(Beginning of Input material)

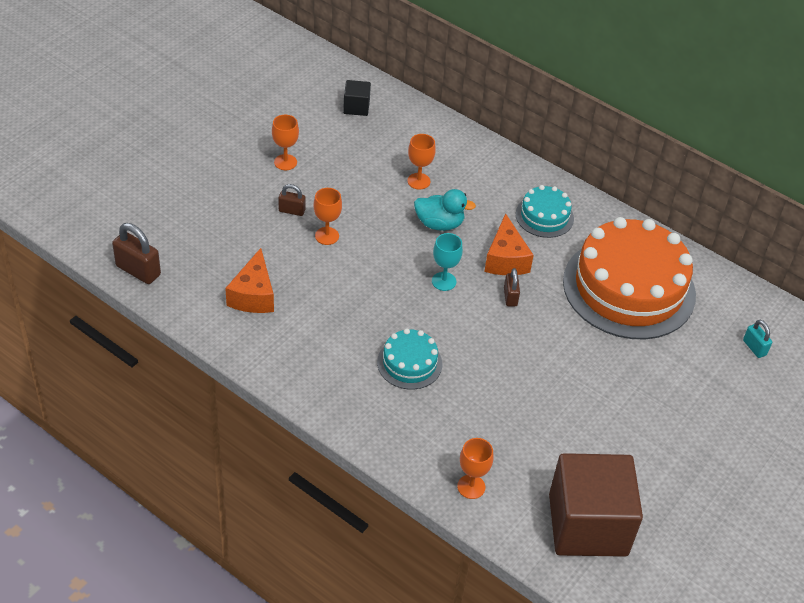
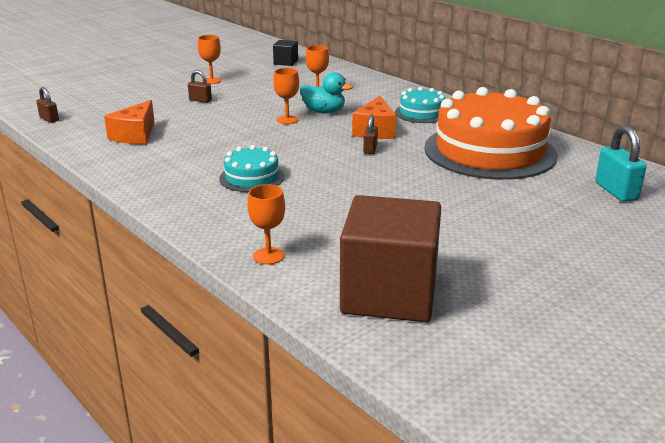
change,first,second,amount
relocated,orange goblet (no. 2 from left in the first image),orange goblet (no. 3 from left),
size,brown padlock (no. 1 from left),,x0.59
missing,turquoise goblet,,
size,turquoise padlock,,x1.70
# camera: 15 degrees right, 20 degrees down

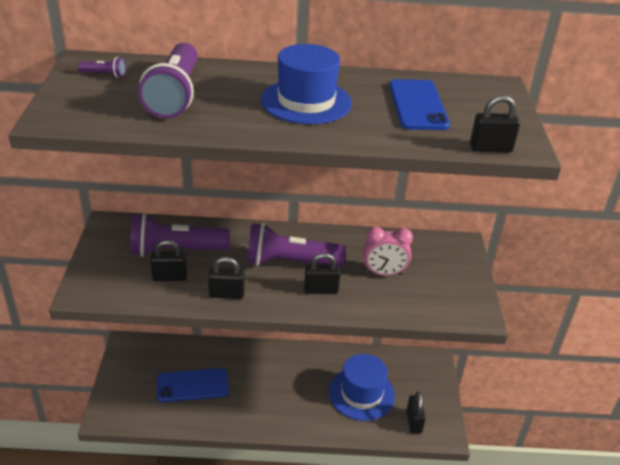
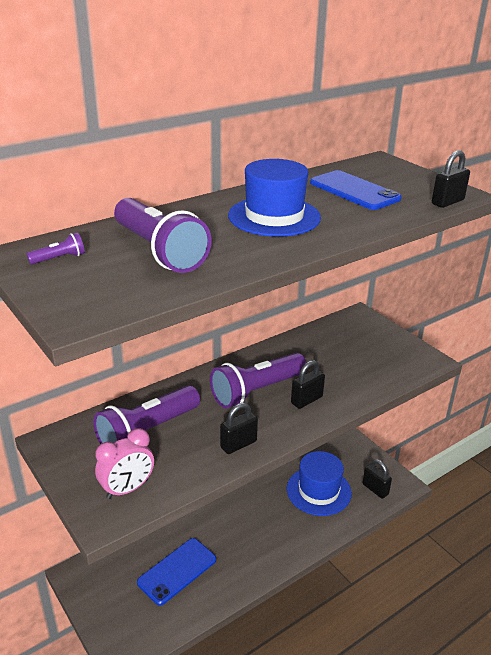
change,first,second,amount
relocated,pink clock,,
missing,black padlock (no. 1 from left),,
# camera: 35 degrees left, 5 degrees down

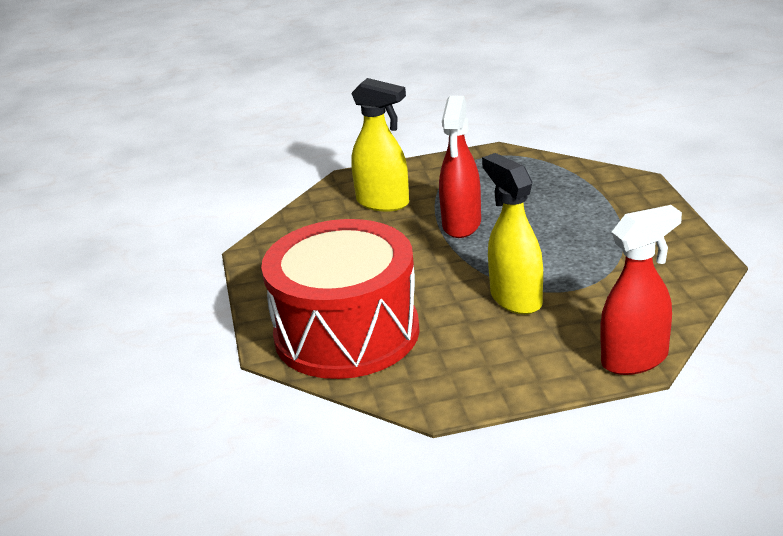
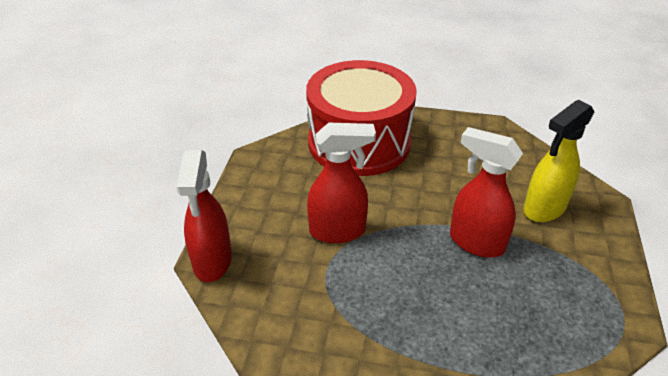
change,first,second,amount
colour,yellow spray bottle (no. 2 from left),red spray bottle (no. 2 from left),
# camera: 110 degrees right, 10 degrees up

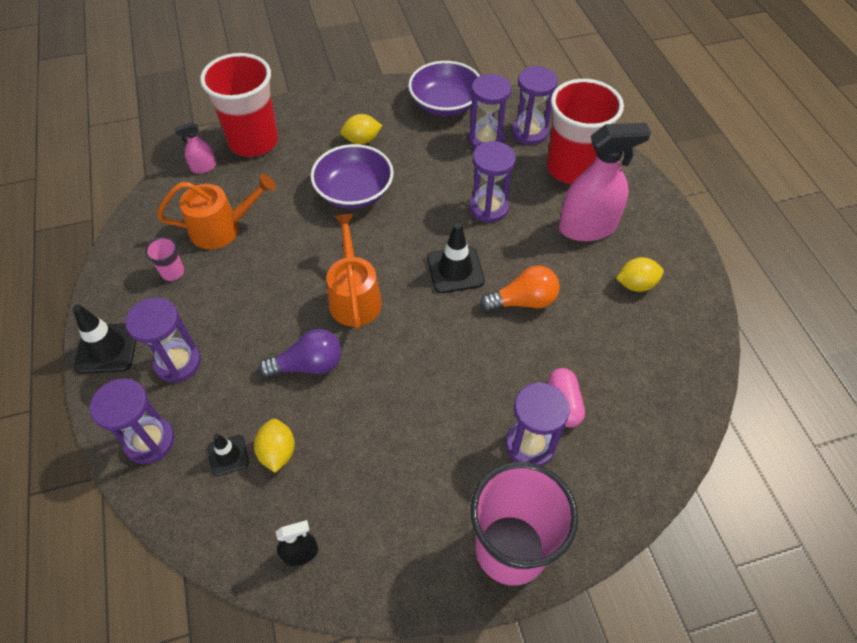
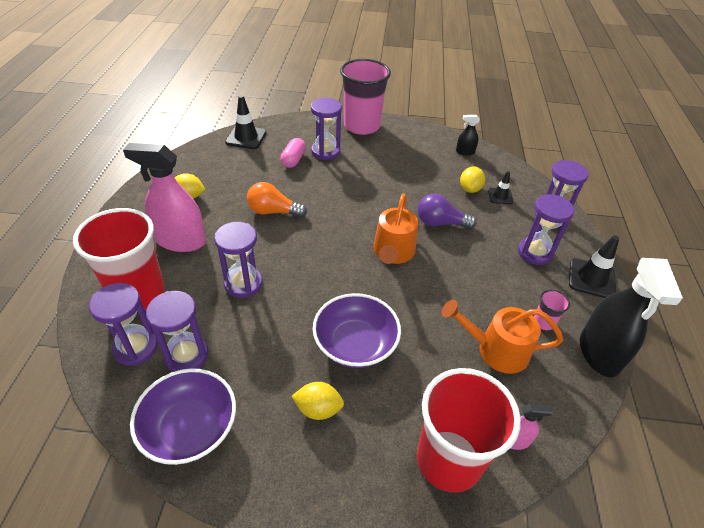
change,first,second,amount
relocated,black traffic cone (no. 3 from left in the first image),black traffic cone (no. 1 from left),
appeared,,black spray bottle (no. 2 from left),
# camera: 160 degrees left, 10 degrees down

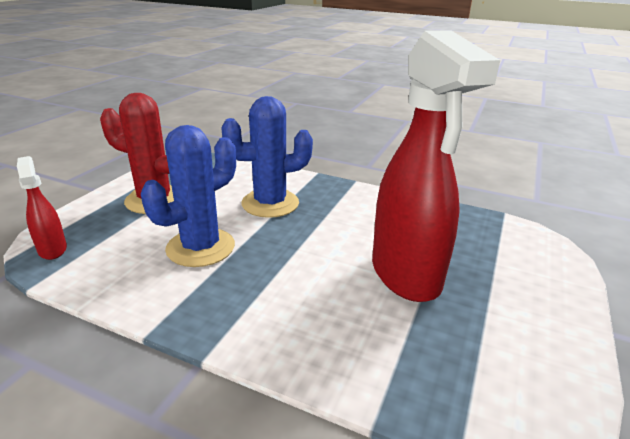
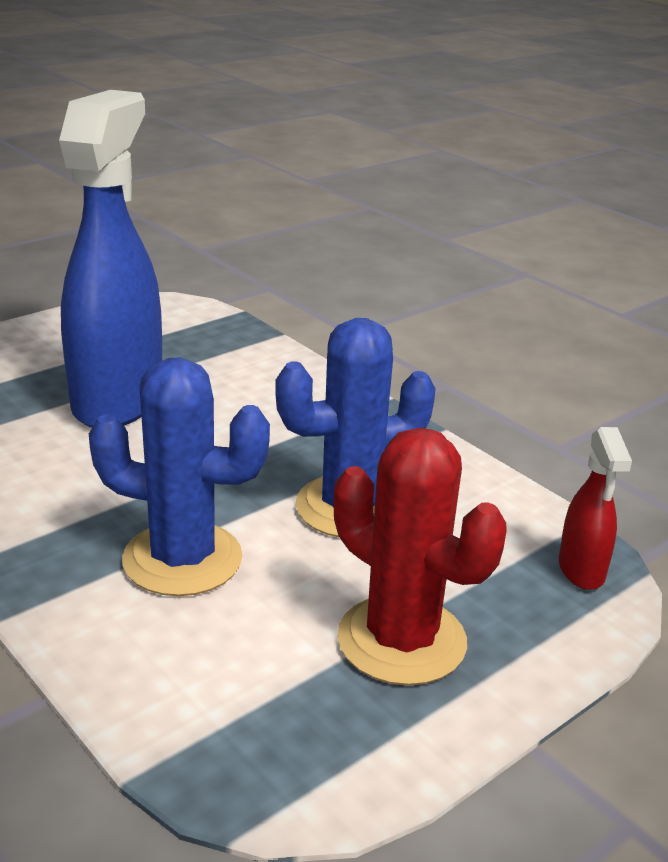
change,first,second,amount
colour,red spray bottle (no. 2 from left),blue spray bottle,
# camera: 155 degrees left, 0 degrees up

(End of Input material)

• [Work to complete]: Repeat every entry above exactly; images stay out of the copy.

• [Answer to this task]:
change,first,second,amount
relocated,orange goblet (no. 2 from left in the first image),orange goblet (no. 3 from left),
size,brown padlock (no. 1 from left),,x0.59
missing,turquoise goblet,,
size,turquoise padlock,,x1.70
# camera: 15 degrees right, 20 degrees down

change,first,second,amount
relocated,pink clock,,
missing,black padlock (no. 1 from left),,
# camera: 35 degrees left, 5 degrees down

change,first,second,amount
colour,yellow spray bottle (no. 2 from left),red spray bottle (no. 2 from left),
# camera: 110 degrees right, 10 degrees up

change,first,second,amount
relocated,black traffic cone (no. 3 from left in the first image),black traffic cone (no. 1 from left),
appeared,,black spray bottle (no. 2 from left),
# camera: 160 degrees left, 10 degrees down

change,first,second,amount
colour,red spray bottle (no. 2 from left),blue spray bottle,
# camera: 155 degrees left, 0 degrees up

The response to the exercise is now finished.